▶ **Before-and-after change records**
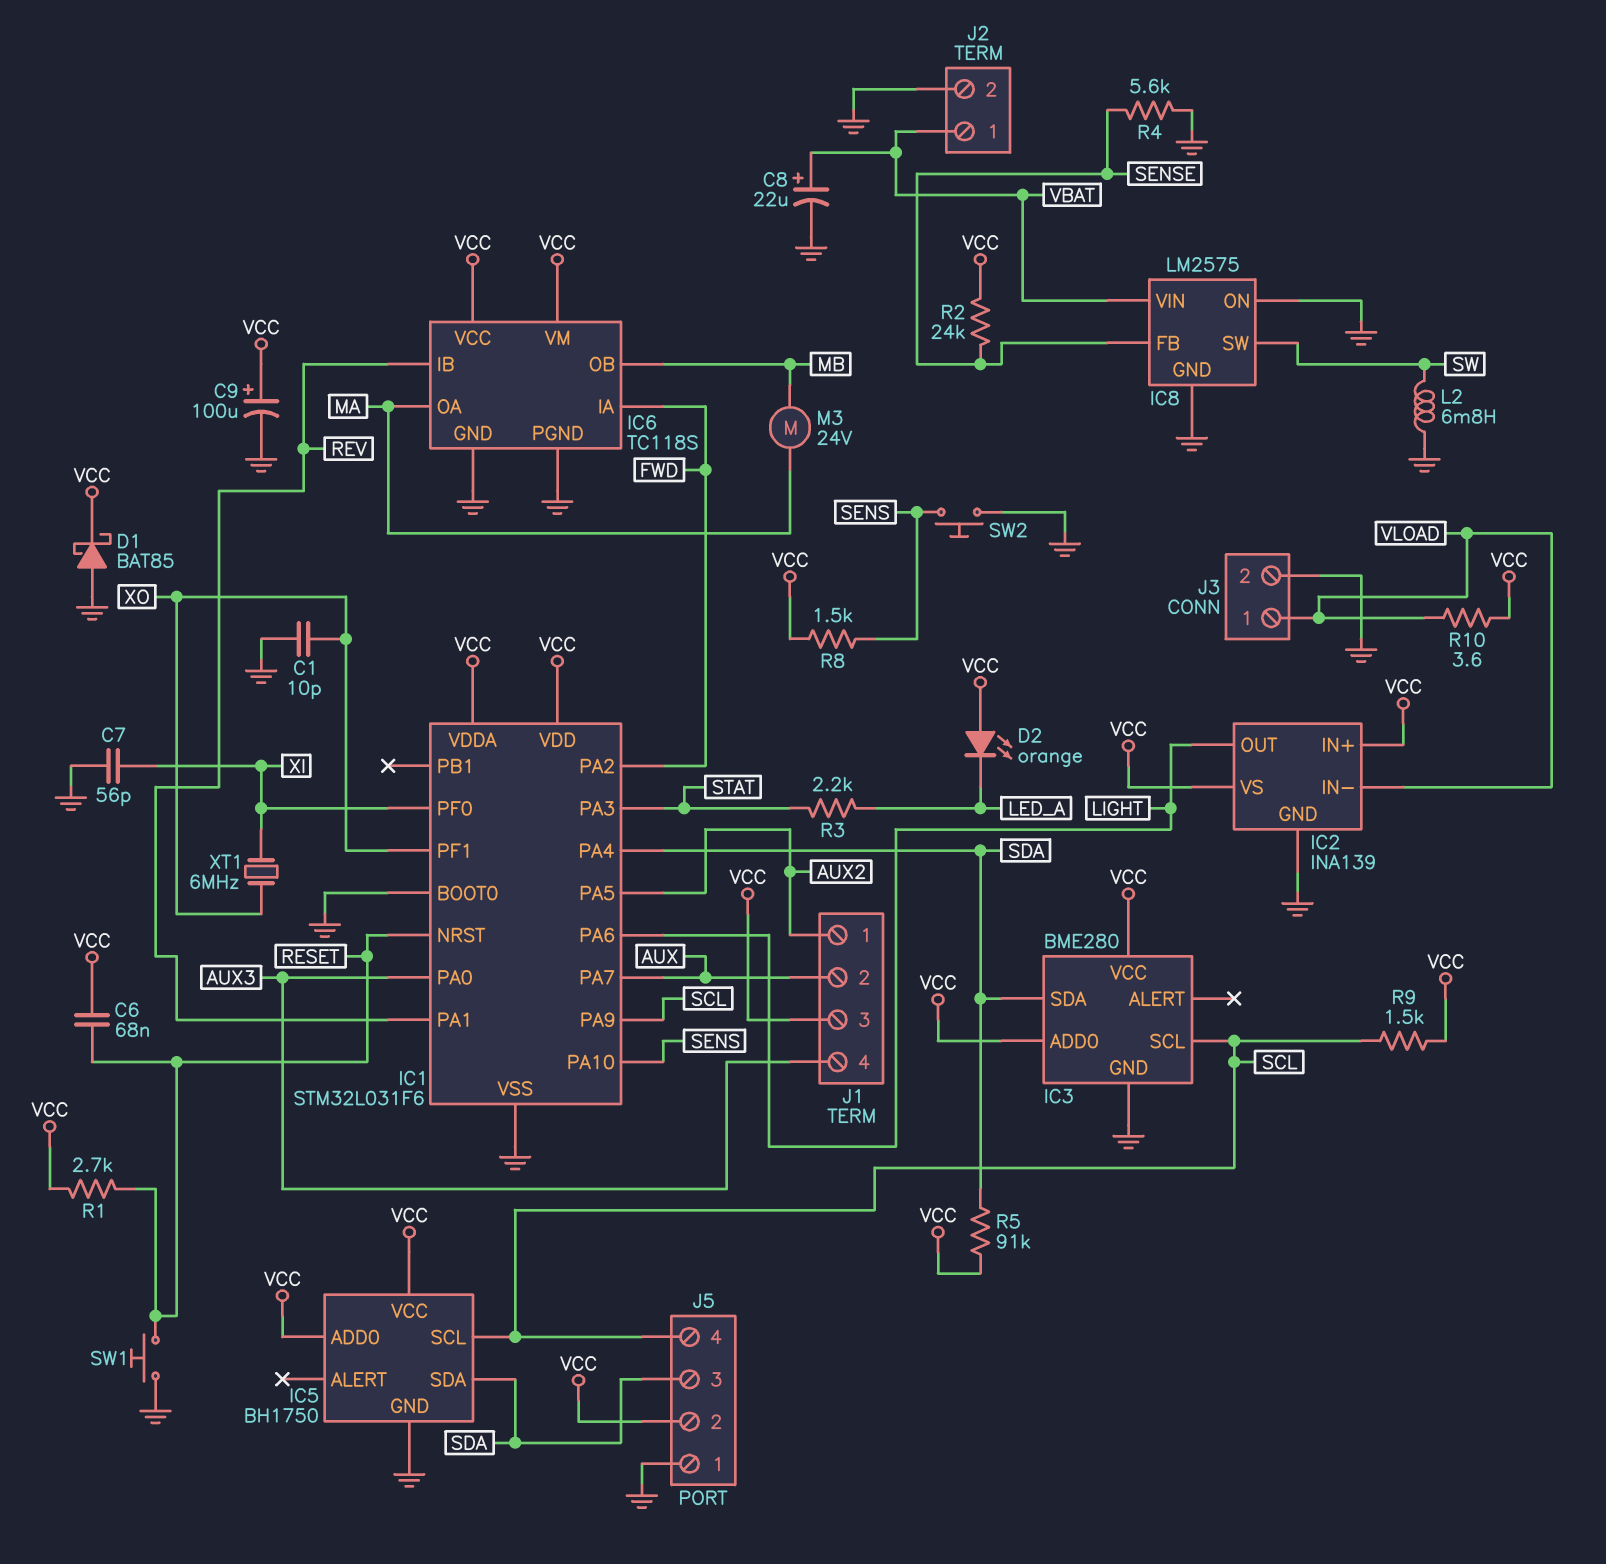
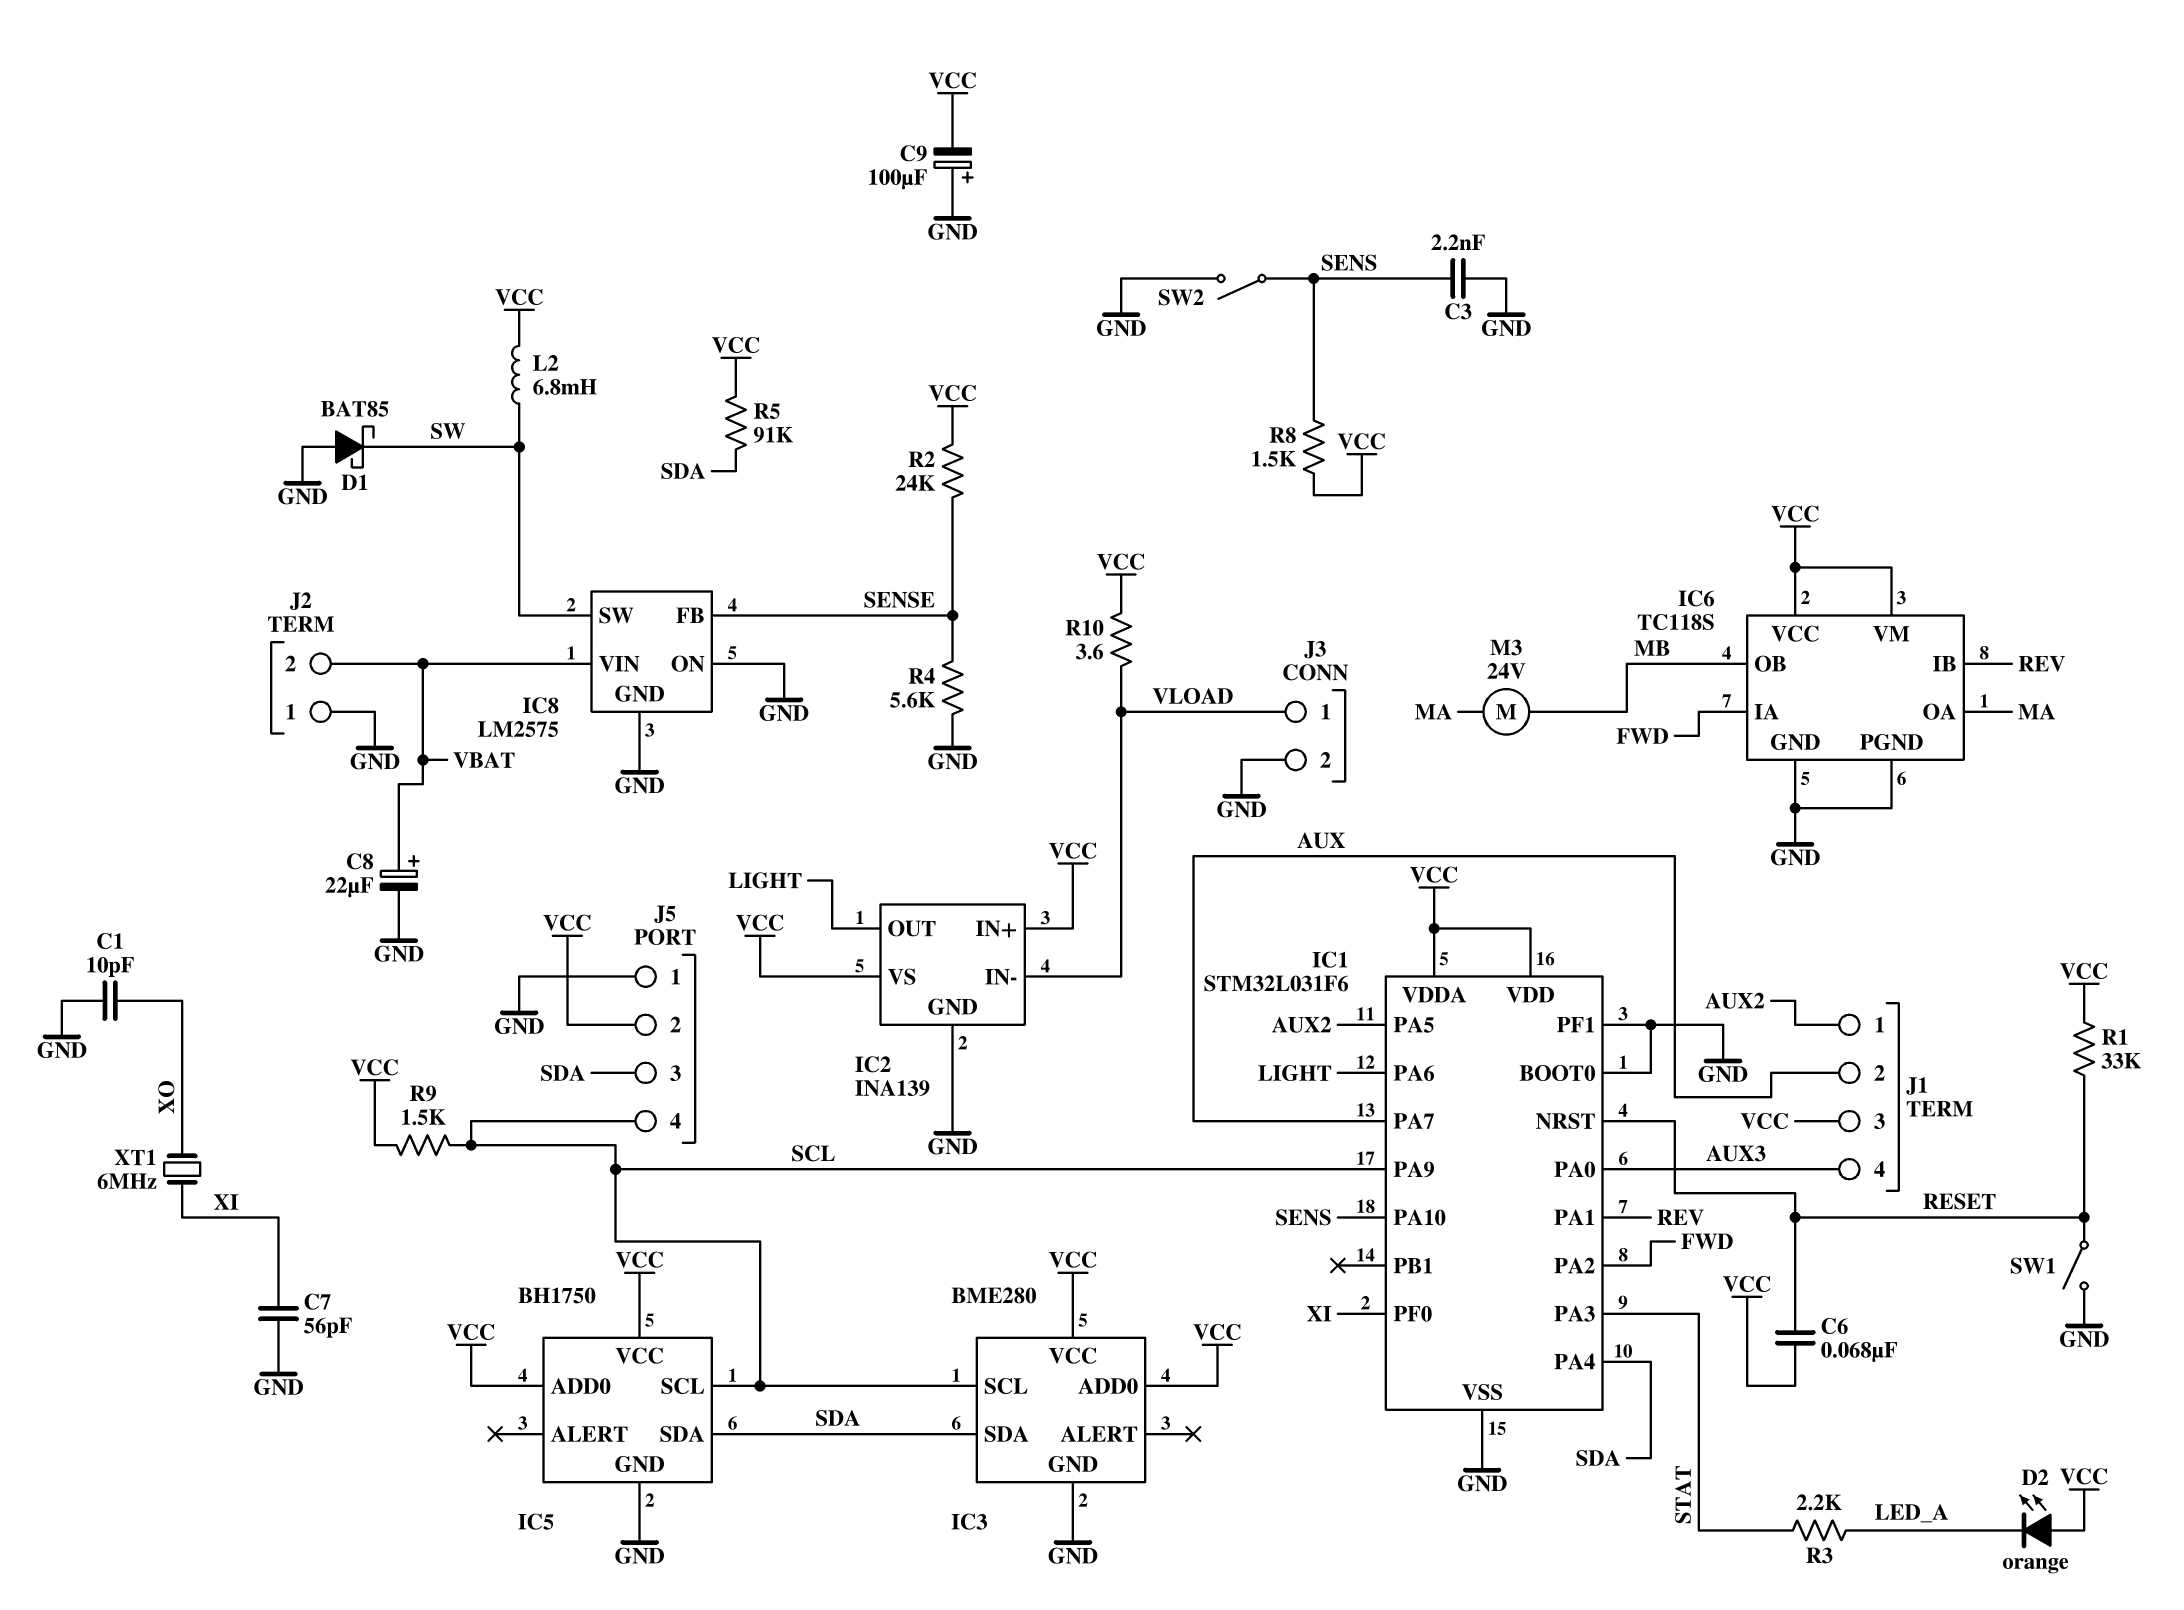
C3: none -> 2.2nF (GND, SENS)
C9: 100uF (plus VCC, minus GND) -> 100uF (plus GND, minus VCC)
D1: schottky BAT85 (A GND, K VCC) -> schottky BAT85 (A GND, K SW)
IC1 pin PF1: XO -> GND
J2 pin 1: VBAT -> GND
J2 pin 2: GND -> VBAT
L2: 6.8mH (GND, SW) -> 6.8mH (SW, VCC)
R1: 2.7k (RESET, VCC) -> 33k (RESET, VCC)
SW1: button (GND, RESET) -> switch (GND, RESET)
SW2: button (GND, SENS) -> switch (GND, SENS)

▶ **Assigned task**
Send back every line above exactly, skipping all pictures.

▶ **Written reply**
C3: none -> 2.2nF (GND, SENS)
C9: 100uF (plus VCC, minus GND) -> 100uF (plus GND, minus VCC)
D1: schottky BAT85 (A GND, K VCC) -> schottky BAT85 (A GND, K SW)
IC1 pin PF1: XO -> GND
J2 pin 1: VBAT -> GND
J2 pin 2: GND -> VBAT
L2: 6.8mH (GND, SW) -> 6.8mH (SW, VCC)
R1: 2.7k (RESET, VCC) -> 33k (RESET, VCC)
SW1: button (GND, RESET) -> switch (GND, RESET)
SW2: button (GND, SENS) -> switch (GND, SENS)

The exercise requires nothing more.